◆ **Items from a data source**
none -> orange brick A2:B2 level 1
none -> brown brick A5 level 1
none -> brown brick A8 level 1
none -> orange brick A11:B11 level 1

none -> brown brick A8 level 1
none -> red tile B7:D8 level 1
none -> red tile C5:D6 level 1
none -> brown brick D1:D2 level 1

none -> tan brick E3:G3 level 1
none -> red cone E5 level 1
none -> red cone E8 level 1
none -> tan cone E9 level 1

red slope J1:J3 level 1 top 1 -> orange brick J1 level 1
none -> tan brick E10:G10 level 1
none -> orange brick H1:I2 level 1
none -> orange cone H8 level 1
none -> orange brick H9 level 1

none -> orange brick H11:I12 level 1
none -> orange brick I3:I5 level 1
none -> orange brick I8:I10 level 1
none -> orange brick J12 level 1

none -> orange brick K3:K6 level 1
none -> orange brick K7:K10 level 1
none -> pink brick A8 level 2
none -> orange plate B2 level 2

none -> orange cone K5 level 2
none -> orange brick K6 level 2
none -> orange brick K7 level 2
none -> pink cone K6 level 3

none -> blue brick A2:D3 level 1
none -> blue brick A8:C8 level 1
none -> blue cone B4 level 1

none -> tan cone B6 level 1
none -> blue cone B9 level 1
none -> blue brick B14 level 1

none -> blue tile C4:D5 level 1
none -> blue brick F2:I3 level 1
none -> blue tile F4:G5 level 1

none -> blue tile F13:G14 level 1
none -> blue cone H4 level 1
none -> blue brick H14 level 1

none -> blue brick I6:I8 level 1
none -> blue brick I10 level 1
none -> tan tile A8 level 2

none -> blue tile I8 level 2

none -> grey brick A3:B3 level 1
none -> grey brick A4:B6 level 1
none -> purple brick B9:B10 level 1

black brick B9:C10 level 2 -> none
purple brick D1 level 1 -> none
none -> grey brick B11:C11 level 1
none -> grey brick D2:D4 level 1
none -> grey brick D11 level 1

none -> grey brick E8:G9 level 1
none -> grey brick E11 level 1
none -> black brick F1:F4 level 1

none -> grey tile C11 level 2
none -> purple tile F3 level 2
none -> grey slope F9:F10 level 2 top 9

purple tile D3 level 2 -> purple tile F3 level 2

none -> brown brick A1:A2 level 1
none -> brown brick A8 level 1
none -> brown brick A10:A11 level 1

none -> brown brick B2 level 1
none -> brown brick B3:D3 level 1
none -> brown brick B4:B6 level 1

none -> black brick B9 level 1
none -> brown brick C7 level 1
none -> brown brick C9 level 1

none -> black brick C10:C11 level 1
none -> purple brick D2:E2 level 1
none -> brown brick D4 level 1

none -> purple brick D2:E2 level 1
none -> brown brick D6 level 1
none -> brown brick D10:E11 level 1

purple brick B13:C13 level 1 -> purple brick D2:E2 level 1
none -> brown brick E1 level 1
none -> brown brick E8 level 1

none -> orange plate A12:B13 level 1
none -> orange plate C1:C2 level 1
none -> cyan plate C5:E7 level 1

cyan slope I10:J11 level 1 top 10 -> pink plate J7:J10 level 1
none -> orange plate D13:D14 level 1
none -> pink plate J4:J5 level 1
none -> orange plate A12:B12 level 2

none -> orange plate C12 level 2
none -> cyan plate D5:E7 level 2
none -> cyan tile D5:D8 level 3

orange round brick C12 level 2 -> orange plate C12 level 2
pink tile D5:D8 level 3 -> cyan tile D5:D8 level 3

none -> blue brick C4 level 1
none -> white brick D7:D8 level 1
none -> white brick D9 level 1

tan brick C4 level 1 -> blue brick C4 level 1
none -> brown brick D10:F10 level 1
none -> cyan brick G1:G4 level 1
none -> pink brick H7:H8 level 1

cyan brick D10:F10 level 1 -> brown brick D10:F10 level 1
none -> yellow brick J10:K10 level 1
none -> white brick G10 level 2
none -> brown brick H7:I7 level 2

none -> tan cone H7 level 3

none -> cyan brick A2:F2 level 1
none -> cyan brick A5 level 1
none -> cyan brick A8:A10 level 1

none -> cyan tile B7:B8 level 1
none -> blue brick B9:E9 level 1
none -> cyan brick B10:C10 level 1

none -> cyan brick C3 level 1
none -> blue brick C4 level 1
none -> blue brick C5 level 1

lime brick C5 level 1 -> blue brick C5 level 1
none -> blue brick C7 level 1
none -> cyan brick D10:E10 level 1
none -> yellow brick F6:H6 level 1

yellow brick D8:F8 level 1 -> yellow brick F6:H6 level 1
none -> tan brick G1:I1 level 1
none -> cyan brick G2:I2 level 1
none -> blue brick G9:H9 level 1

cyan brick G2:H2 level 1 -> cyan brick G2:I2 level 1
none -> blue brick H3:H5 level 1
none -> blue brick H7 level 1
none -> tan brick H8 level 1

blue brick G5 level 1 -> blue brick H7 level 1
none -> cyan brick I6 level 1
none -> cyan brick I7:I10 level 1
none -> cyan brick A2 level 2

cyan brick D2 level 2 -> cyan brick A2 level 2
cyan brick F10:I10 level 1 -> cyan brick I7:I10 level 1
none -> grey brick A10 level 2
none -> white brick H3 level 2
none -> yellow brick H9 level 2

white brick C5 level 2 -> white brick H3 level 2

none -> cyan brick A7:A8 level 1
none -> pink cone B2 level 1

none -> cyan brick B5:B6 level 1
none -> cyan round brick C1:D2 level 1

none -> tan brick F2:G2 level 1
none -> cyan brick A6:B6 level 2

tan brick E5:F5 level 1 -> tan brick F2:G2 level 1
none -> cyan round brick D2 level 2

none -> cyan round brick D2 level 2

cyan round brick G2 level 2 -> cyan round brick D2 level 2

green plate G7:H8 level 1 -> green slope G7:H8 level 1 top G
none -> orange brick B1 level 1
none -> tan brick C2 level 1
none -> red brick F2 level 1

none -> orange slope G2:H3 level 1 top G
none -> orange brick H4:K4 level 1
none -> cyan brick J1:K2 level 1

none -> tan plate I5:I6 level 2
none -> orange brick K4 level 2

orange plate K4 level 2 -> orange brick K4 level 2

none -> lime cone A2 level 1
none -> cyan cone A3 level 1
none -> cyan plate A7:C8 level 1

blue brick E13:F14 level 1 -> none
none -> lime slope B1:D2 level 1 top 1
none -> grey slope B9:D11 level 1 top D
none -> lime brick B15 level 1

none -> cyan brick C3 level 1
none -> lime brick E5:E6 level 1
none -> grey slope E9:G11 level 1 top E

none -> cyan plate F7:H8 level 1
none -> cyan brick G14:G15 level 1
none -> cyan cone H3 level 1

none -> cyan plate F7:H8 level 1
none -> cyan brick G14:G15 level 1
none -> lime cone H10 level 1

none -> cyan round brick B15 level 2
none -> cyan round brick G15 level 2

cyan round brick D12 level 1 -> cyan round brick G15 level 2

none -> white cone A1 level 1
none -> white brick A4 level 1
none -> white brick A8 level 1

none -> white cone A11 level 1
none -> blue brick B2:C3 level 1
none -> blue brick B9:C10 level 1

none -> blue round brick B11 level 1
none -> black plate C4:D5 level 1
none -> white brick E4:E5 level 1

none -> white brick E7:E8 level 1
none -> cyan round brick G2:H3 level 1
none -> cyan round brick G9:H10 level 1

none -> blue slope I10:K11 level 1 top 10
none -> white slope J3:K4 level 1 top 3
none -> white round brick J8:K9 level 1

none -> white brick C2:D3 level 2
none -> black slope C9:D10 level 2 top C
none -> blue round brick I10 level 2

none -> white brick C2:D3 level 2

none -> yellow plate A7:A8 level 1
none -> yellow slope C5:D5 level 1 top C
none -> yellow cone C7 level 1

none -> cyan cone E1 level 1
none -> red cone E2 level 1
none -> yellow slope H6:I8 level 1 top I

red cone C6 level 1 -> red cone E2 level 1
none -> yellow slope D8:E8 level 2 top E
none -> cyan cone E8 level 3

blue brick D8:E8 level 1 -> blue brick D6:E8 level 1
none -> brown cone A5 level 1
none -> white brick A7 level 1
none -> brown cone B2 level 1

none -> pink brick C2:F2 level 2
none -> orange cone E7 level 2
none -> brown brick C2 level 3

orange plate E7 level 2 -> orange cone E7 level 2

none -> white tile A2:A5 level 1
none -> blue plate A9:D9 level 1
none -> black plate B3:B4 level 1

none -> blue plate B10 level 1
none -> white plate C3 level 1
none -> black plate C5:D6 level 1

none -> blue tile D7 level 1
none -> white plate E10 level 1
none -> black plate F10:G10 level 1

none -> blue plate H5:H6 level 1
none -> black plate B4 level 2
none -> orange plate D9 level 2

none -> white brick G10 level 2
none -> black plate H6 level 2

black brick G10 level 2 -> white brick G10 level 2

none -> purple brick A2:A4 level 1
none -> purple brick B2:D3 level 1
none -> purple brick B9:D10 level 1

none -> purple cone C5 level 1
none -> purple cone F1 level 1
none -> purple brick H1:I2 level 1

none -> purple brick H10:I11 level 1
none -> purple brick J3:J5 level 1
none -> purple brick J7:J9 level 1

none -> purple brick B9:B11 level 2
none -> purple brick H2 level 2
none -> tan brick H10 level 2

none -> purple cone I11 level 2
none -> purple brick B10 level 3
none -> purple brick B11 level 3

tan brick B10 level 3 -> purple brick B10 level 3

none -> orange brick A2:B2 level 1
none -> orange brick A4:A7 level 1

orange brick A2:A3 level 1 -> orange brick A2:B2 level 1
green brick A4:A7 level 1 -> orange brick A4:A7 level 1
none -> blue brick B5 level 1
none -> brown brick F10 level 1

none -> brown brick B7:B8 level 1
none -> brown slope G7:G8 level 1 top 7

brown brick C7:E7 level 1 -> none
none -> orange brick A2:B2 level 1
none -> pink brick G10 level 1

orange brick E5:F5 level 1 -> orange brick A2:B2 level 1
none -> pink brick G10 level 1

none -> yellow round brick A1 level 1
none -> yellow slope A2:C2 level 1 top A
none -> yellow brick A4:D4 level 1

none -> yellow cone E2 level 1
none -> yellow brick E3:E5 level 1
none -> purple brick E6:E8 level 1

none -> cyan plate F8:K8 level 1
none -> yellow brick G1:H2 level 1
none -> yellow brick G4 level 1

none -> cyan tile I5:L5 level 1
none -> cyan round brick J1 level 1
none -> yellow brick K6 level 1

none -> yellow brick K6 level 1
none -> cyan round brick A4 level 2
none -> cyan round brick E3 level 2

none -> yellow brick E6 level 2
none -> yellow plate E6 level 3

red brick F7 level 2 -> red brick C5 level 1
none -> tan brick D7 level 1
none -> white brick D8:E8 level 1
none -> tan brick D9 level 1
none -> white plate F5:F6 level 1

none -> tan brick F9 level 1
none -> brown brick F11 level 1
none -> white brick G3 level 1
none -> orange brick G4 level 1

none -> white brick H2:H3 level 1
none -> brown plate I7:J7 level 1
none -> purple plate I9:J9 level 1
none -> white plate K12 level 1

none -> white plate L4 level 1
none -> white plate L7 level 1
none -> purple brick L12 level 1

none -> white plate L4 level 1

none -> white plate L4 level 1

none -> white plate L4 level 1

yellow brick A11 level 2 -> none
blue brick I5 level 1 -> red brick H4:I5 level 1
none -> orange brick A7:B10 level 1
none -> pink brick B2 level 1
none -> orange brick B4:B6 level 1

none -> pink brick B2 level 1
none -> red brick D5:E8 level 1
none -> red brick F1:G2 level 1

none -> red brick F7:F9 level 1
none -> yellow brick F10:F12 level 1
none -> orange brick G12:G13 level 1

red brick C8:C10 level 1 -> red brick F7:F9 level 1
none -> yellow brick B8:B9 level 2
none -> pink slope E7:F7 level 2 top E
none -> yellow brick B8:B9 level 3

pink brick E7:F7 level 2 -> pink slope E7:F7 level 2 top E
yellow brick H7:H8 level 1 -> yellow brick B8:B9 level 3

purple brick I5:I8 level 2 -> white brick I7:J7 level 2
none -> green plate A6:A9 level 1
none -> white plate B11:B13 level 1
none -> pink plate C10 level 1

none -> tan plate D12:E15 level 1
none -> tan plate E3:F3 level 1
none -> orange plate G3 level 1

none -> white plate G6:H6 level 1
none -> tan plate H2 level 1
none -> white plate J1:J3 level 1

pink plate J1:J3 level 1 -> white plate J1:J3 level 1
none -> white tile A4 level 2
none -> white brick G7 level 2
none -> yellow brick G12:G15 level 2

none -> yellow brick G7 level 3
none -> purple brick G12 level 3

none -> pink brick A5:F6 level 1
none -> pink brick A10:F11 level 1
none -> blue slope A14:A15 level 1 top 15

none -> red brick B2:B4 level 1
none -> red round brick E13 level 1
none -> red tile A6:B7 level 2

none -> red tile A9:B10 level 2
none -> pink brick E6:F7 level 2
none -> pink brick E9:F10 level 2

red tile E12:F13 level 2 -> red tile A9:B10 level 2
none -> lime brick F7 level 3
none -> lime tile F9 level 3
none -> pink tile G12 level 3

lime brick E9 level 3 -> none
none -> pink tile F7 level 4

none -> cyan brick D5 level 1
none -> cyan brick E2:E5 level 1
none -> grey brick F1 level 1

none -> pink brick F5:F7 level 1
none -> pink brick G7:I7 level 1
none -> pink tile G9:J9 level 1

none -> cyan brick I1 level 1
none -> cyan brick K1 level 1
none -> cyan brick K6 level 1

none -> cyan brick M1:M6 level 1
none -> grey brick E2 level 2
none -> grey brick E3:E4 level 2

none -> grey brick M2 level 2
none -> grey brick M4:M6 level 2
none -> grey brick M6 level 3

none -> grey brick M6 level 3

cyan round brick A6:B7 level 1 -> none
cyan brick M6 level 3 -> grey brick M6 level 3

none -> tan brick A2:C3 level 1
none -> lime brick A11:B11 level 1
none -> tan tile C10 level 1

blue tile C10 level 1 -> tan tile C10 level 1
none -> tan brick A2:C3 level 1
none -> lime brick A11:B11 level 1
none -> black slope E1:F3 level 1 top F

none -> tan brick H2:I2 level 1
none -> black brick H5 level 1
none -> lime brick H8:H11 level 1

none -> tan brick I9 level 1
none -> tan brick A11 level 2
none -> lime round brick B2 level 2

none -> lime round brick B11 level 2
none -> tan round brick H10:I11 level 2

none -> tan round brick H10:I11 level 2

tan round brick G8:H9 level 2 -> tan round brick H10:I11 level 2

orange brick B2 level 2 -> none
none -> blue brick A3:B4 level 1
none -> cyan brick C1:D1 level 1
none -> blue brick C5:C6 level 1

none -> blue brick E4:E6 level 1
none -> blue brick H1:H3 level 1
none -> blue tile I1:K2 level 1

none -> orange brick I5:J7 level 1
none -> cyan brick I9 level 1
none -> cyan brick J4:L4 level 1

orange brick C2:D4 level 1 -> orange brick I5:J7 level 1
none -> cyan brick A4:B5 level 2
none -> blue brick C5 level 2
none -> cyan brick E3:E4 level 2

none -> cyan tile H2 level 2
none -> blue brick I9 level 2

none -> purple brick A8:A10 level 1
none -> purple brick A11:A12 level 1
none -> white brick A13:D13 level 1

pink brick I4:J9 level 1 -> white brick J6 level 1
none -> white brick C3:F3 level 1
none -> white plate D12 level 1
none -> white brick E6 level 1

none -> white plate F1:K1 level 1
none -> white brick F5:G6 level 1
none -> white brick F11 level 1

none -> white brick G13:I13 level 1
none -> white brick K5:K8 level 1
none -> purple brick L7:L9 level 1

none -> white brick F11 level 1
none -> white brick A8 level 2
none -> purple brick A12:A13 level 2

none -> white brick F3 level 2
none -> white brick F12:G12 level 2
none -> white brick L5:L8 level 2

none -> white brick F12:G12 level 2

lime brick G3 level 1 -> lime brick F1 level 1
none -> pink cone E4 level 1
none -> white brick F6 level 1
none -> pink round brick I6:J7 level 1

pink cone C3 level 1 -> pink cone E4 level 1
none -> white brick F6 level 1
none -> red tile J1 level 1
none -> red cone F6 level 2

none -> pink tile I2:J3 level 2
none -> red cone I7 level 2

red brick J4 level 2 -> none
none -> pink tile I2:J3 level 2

◆ **Problem details**
Copy out each line of the data above, exactly, if it lies between the line holding "none -> purple plate I9:J9 level 1" and the line holding "yellow brick H7:H8", inclusive; copy no other line.

◆ **Response to the exercise**
none -> purple plate I9:J9 level 1
none -> white plate K12 level 1

none -> white plate L4 level 1
none -> white plate L7 level 1
none -> purple brick L12 level 1

none -> white plate L4 level 1

none -> white plate L4 level 1

none -> white plate L4 level 1

yellow brick A11 level 2 -> none
blue brick I5 level 1 -> red brick H4:I5 level 1
none -> orange brick A7:B10 level 1
none -> pink brick B2 level 1
none -> orange brick B4:B6 level 1

none -> pink brick B2 level 1
none -> red brick D5:E8 level 1
none -> red brick F1:G2 level 1

none -> red brick F7:F9 level 1
none -> yellow brick F10:F12 level 1
none -> orange brick G12:G13 level 1

red brick C8:C10 level 1 -> red brick F7:F9 level 1
none -> yellow brick B8:B9 level 2
none -> pink slope E7:F7 level 2 top E
none -> yellow brick B8:B9 level 3

pink brick E7:F7 level 2 -> pink slope E7:F7 level 2 top E
yellow brick H7:H8 level 1 -> yellow brick B8:B9 level 3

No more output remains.